INPUT Block Start
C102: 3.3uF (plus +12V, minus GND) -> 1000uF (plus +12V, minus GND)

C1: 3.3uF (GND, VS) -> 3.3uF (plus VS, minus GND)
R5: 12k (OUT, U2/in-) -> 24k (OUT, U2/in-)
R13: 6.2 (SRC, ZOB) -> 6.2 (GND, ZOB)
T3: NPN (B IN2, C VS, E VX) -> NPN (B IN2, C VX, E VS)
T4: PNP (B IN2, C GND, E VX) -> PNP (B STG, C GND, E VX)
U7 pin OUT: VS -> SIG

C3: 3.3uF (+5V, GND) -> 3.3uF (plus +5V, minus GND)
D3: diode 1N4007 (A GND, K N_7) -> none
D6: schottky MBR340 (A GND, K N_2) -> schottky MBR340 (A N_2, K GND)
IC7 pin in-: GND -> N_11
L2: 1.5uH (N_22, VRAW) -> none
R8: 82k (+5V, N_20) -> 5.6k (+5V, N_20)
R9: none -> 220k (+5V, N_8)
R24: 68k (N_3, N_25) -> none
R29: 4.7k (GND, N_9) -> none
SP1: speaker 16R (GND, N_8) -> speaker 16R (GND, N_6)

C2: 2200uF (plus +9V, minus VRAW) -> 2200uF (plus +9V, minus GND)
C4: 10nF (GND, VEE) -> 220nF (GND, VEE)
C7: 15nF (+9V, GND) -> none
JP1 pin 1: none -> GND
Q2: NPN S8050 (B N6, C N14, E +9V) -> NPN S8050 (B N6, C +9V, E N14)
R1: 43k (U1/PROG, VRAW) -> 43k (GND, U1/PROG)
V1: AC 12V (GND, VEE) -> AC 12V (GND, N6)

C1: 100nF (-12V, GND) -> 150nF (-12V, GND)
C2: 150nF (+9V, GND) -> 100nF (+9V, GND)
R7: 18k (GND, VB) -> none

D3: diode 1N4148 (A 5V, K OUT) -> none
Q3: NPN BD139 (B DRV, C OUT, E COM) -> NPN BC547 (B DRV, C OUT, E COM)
INPUT Block End
**EXERCISE**
The first line of the records and every line down to the line with "R29: 4.7k (GND, N_9) -> none" must be quoted exactly; leave out all else.

**EXERCISE RESULT**
C102: 3.3uF (plus +12V, minus GND) -> 1000uF (plus +12V, minus GND)

C1: 3.3uF (GND, VS) -> 3.3uF (plus VS, minus GND)
R5: 12k (OUT, U2/in-) -> 24k (OUT, U2/in-)
R13: 6.2 (SRC, ZOB) -> 6.2 (GND, ZOB)
T3: NPN (B IN2, C VS, E VX) -> NPN (B IN2, C VX, E VS)
T4: PNP (B IN2, C GND, E VX) -> PNP (B STG, C GND, E VX)
U7 pin OUT: VS -> SIG

C3: 3.3uF (+5V, GND) -> 3.3uF (plus +5V, minus GND)
D3: diode 1N4007 (A GND, K N_7) -> none
D6: schottky MBR340 (A GND, K N_2) -> schottky MBR340 (A N_2, K GND)
IC7 pin in-: GND -> N_11
L2: 1.5uH (N_22, VRAW) -> none
R8: 82k (+5V, N_20) -> 5.6k (+5V, N_20)
R9: none -> 220k (+5V, N_8)
R24: 68k (N_3, N_25) -> none
R29: 4.7k (GND, N_9) -> none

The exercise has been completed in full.